▸ WHAT IS NEEDED: Go through the entries below. Copy out every line that contains "none".
EXTRACTED MATERIAL START
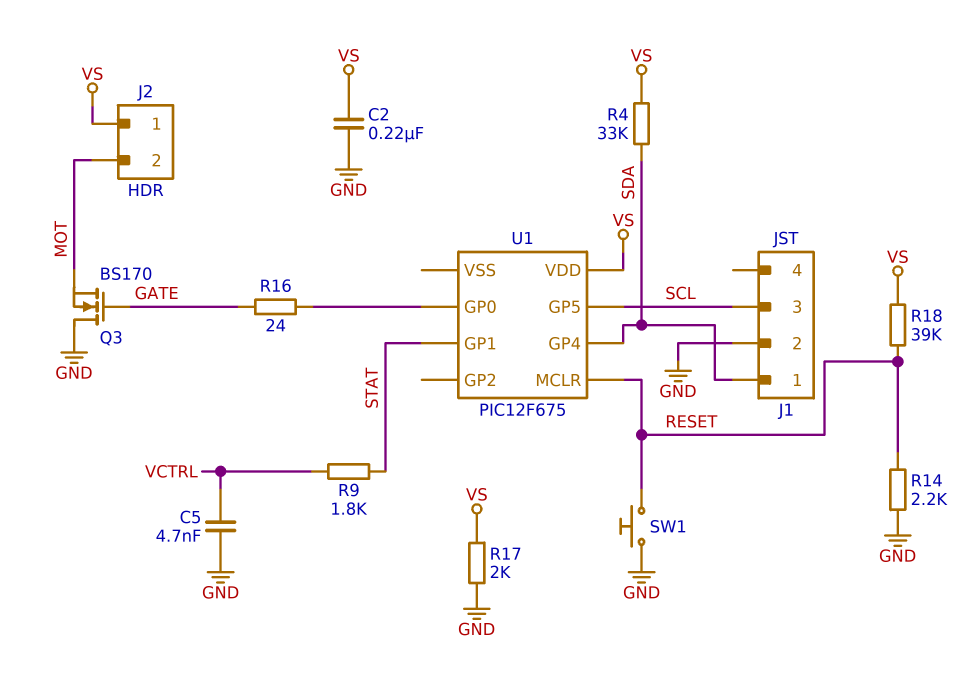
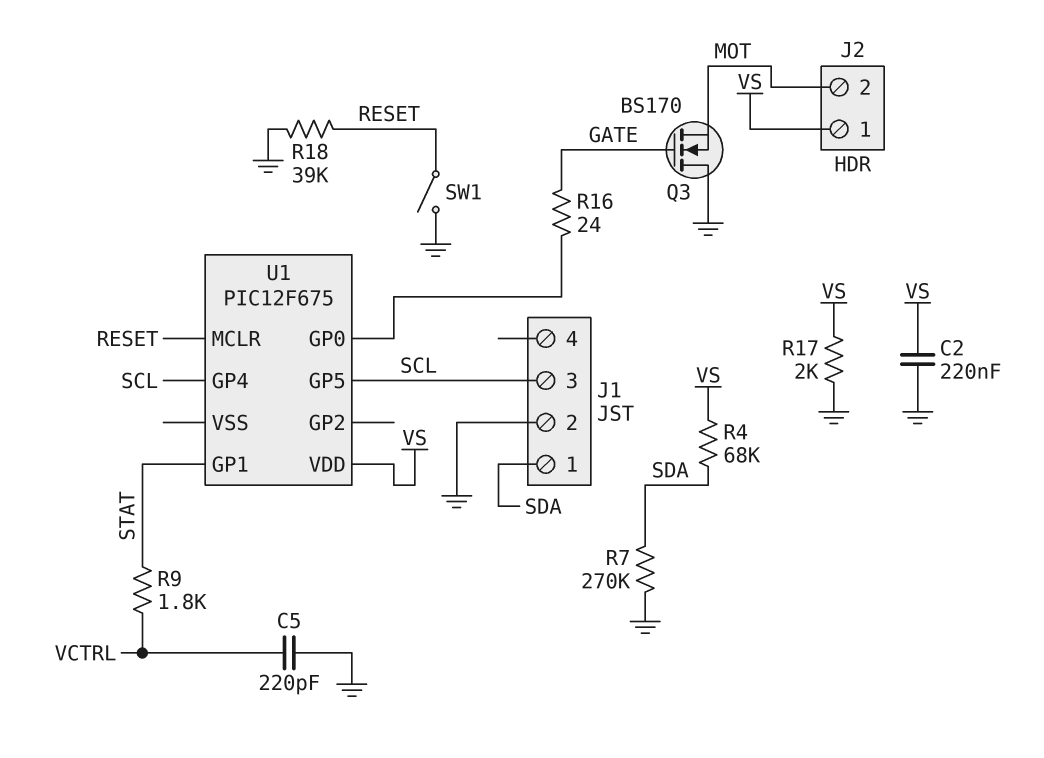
C5: 4.7nF (GND, VCTRL) -> 220pF (GND, VCTRL)
R4: 33k (SDA, VS) -> 68k (SDA, VS)
R7: none -> 270k (GND, SDA)
R14: 2.2k (GND, RESET) -> none
R18: 39k (RESET, VS) -> 39k (GND, RESET)
SW1: button (GND, RESET) -> switch (GND, RESET)
U1 pin GP4: SDA -> SCL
EXTRACTED MATERIAL END
▸ ANSWER FOR THE TASK:
R7: none -> 270k (GND, SDA)
R14: 2.2k (GND, RESET) -> none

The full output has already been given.